# The problem
The reply must consist of the complete listing, reproduced exactly, with no images included.

# Material supplied
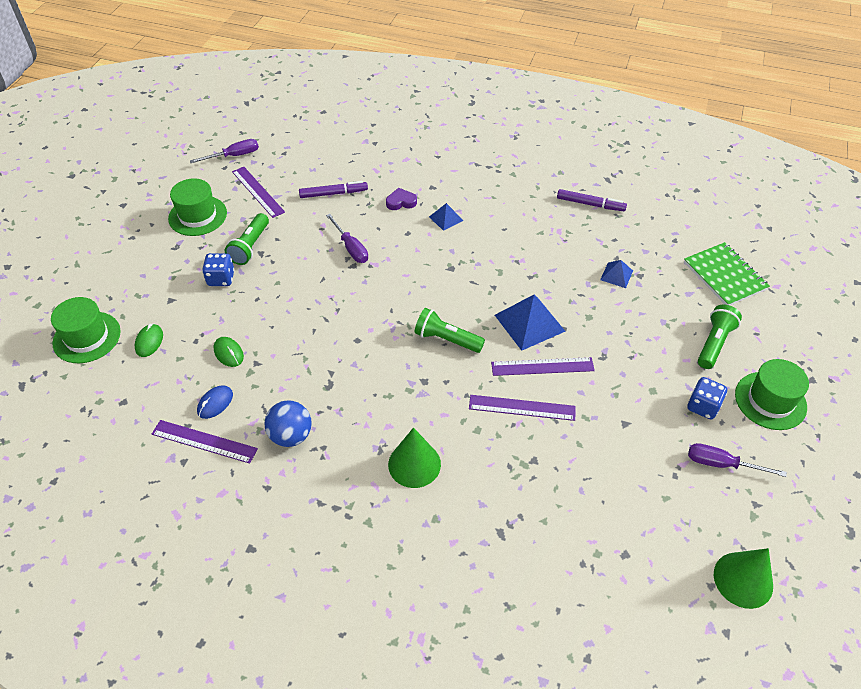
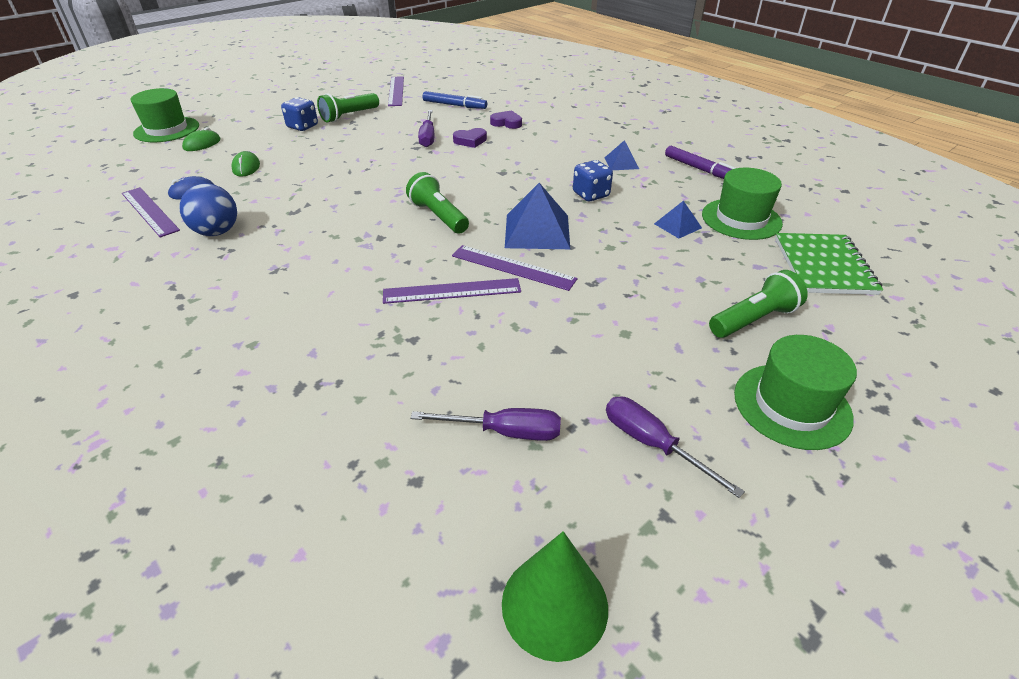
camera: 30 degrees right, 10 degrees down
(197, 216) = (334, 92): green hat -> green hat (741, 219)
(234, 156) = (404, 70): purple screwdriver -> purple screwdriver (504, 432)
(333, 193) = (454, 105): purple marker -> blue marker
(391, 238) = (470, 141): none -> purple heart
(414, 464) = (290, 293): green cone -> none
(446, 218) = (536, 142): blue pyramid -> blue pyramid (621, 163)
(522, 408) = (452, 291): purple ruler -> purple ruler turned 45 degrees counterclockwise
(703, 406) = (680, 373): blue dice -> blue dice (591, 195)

# Answer to this exercise
camera: 30 degrees right, 10 degrees down
(197, 216) = (334, 92): green hat -> green hat (741, 219)
(234, 156) = (404, 70): purple screwdriver -> purple screwdriver (504, 432)
(333, 193) = (454, 105): purple marker -> blue marker
(391, 238) = (470, 141): none -> purple heart
(414, 464) = (290, 293): green cone -> none
(446, 218) = (536, 142): blue pyramid -> blue pyramid (621, 163)
(522, 408) = (452, 291): purple ruler -> purple ruler turned 45 degrees counterclockwise
(703, 406) = (680, 373): blue dice -> blue dice (591, 195)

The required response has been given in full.